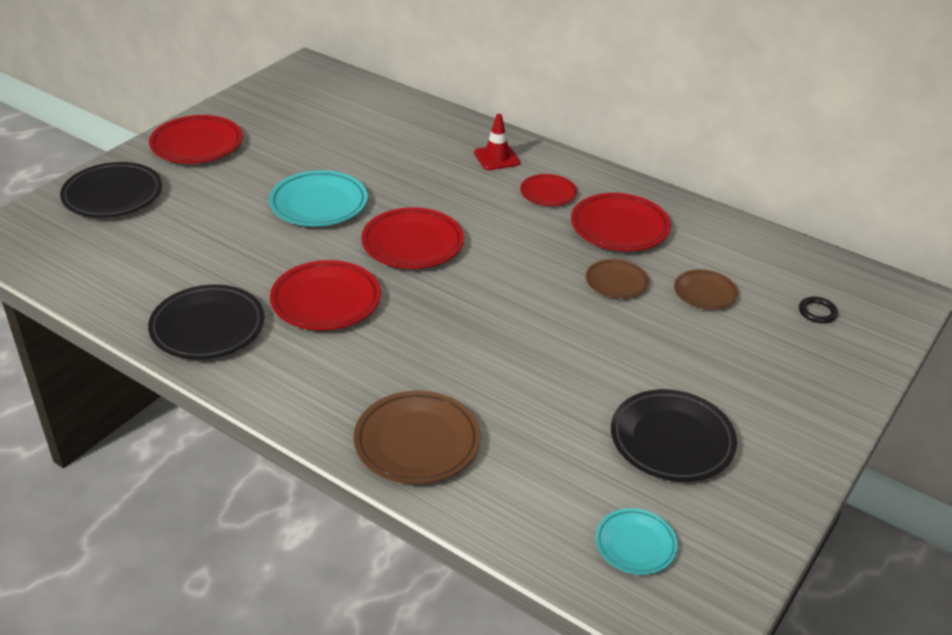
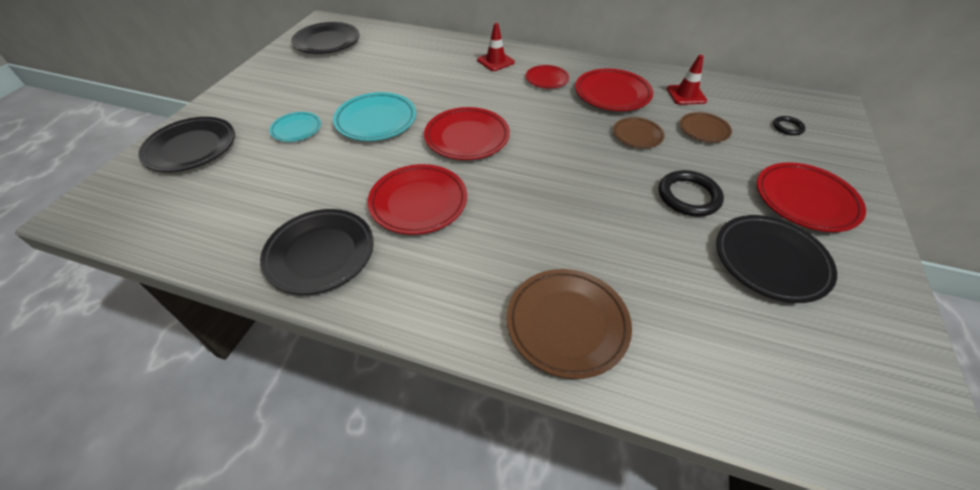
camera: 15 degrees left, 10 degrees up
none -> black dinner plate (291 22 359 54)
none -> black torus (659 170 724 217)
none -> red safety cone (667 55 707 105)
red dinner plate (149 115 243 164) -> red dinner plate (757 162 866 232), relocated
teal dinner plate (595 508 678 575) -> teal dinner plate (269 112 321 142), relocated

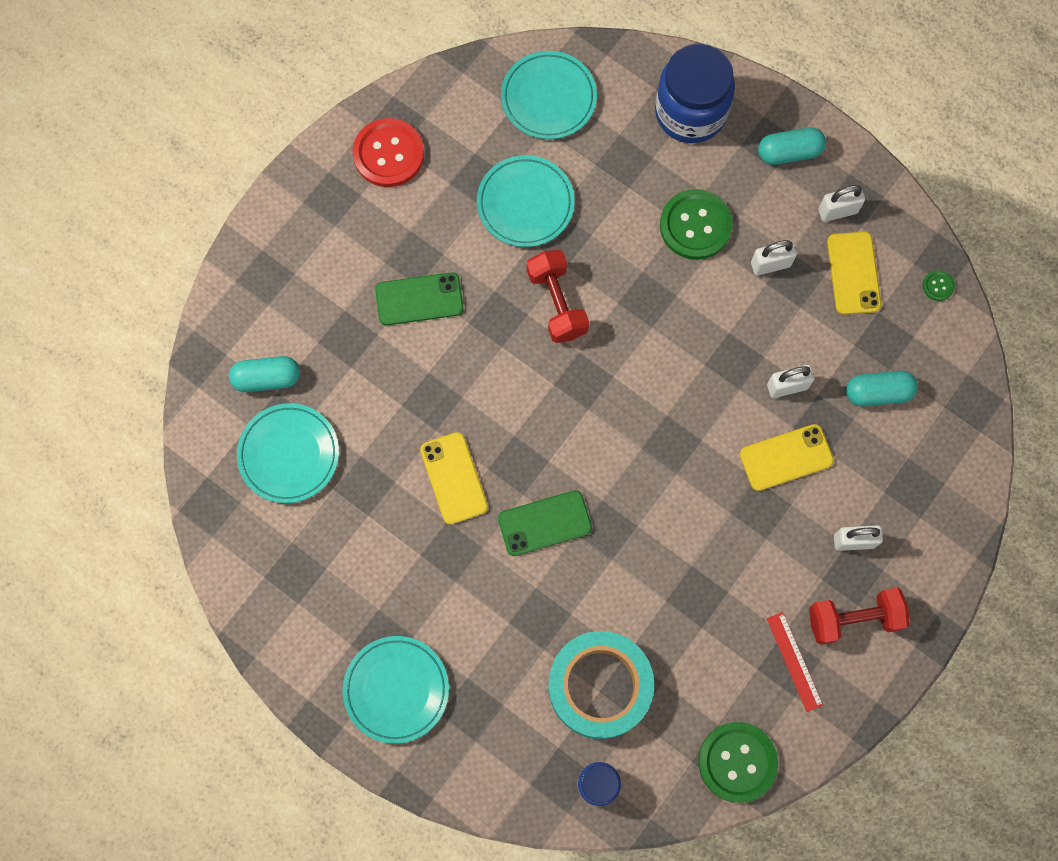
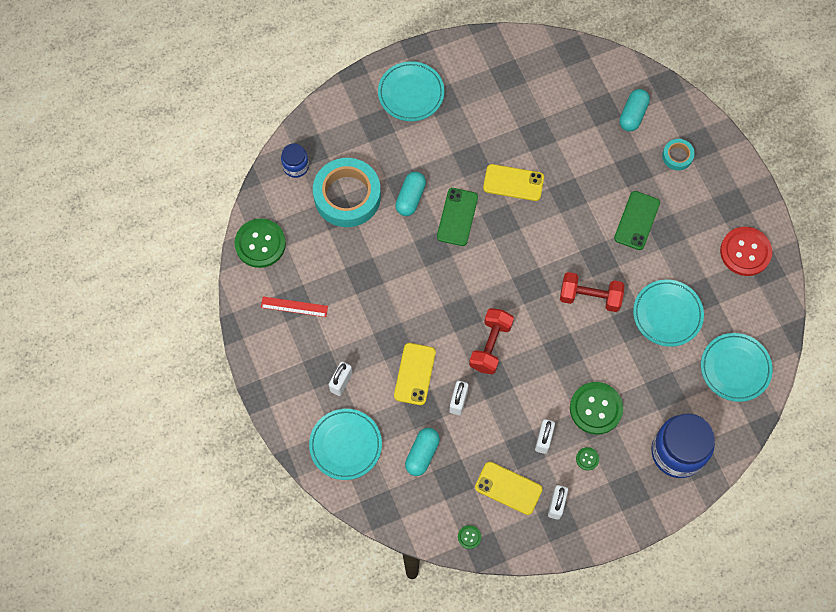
camera: 120 degrees right, 5 degrees down
none -> green sewing button (576 447 599 471)
none -> teal sticky tape (662 139 695 170)
teal dinner plate (237 403 339 503) -> teal dinner plate (309 409 382 480), relocated
teal capsule (758 128 826 165) -> teal capsule (395 172 426 216), relocated
red free weight (809 588 910 645) -> red free weight (469 308 514 374), relocated

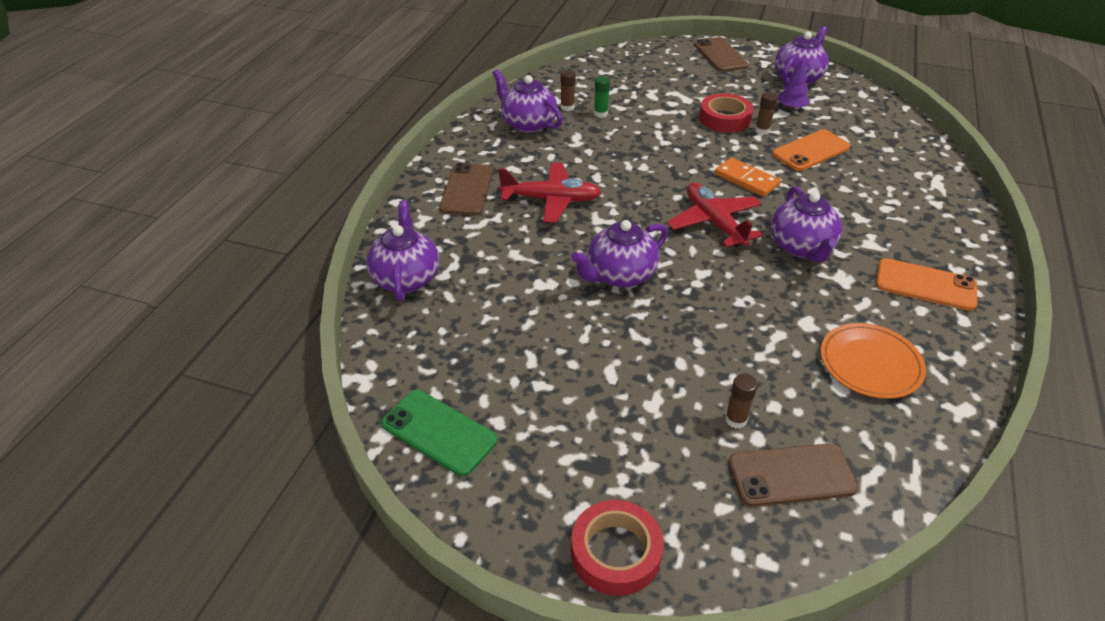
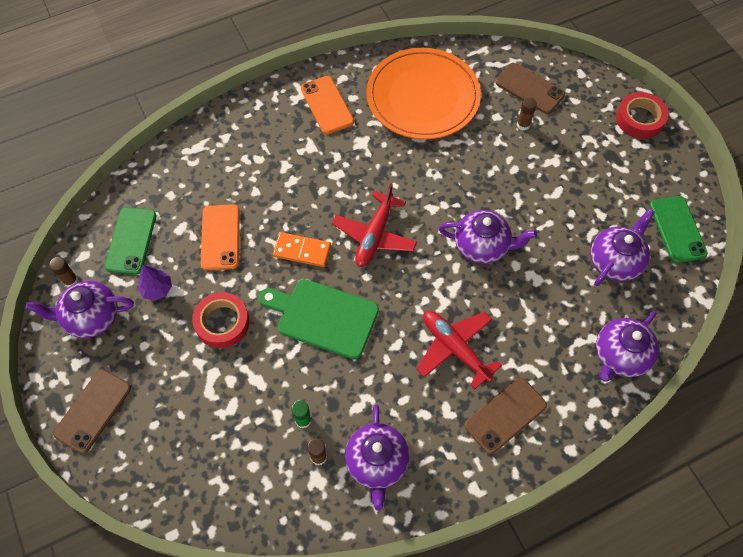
camera: 135 degrees left, 20 degrees up
none -> green phone (105 207 156 275)
none -> green cutting board (259 279 379 359)
dark brown glue stick (755 92 778 135) -> dark brown glue stick (49 257 78 287), relocated
purple china teapot (771 186 842 262) -> purple china teapot (591 208 655 286), relocated
orange domino (715 158 780 197) -> orange domino (273 232 331 267), 75 degrees counterclockwise
orange phone (772 129 851 171) -> orange phone (201 204 240 271), 75 degrees clockwise
orange dinner plate (821 323 926 399) -> orange dinner plate (366 48 481 139), x1.77

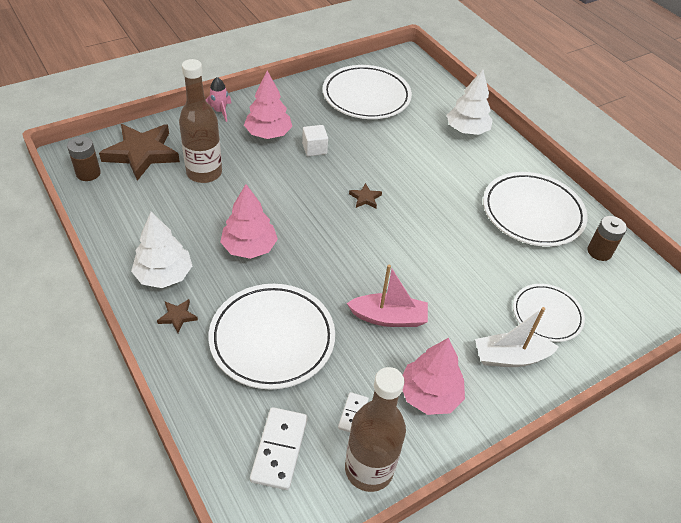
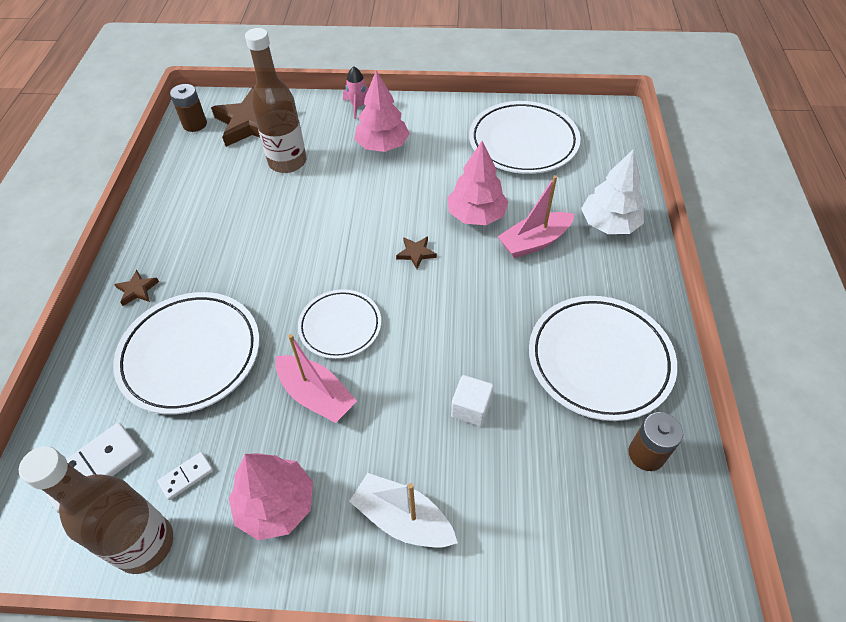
camera: 40 degrees right, 5 degrees up
snow-white toy tree (131 212 192 288) -> none
none -> pink sailboat (497 175 575 258)
pink toy tree (220 184 278 259) -> pink toy tree (447 141 508 225), relocated
snow-white solid cube (302 125 328 156) -> snow-white solid cube (451 375 494 427), relocated
snow-white dinner plate (513 284 585 342) -> snow-white dinner plate (298 289 381 359), relocated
==============================
* Task instructions:
What is needed is an exact reprint of every entry, pictures excluded.

* Answer to the problem:
camera: 15 degrees left, 10 degrees up
none -> black dinner plate (291 22 359 54)
none -> black torus (659 170 724 217)
none -> red safety cone (667 55 707 105)
red dinner plate (149 115 243 164) -> red dinner plate (757 162 866 232), relocated
teal dinner plate (595 508 678 575) -> teal dinner plate (269 112 321 142), relocated

camera: 120 degrees right, 5 degrees down
none -> green sewing button (576 447 599 471)
none -> teal sticky tape (662 139 695 170)
teal dinner plate (237 403 339 503) -> teal dinner plate (309 409 382 480), relocated
teal capsule (758 128 826 165) -> teal capsule (395 172 426 216), relocated
red free weight (809 588 910 645) -> red free weight (469 308 514 374), relocated

camera: 135 degrees left, 20 degrees up
none -> green phone (105 207 156 275)
none -> green cutting board (259 279 379 359)
dark brown glue stick (755 92 778 135) -> dark brown glue stick (49 257 78 287), relocated
purple china teapot (771 186 842 262) -> purple china teapot (591 208 655 286), relocated
orange domino (715 158 780 197) -> orange domino (273 232 331 267), 75 degrees counterclockwise
orange phone (772 129 851 171) -> orange phone (201 204 240 271), 75 degrees clockwise
orange dinner plate (821 323 926 399) -> orange dinner plate (366 48 481 139), x1.77

camera: 40 degrees right, 5 degrees up
snow-white toy tree (131 212 192 288) -> none
none -> pink sailboat (497 175 575 258)
pink toy tree (220 184 278 259) -> pink toy tree (447 141 508 225), relocated
snow-white solid cube (302 125 328 156) -> snow-white solid cube (451 375 494 427), relocated
snow-white dinner plate (513 284 585 342) -> snow-white dinner plate (298 289 381 359), relocated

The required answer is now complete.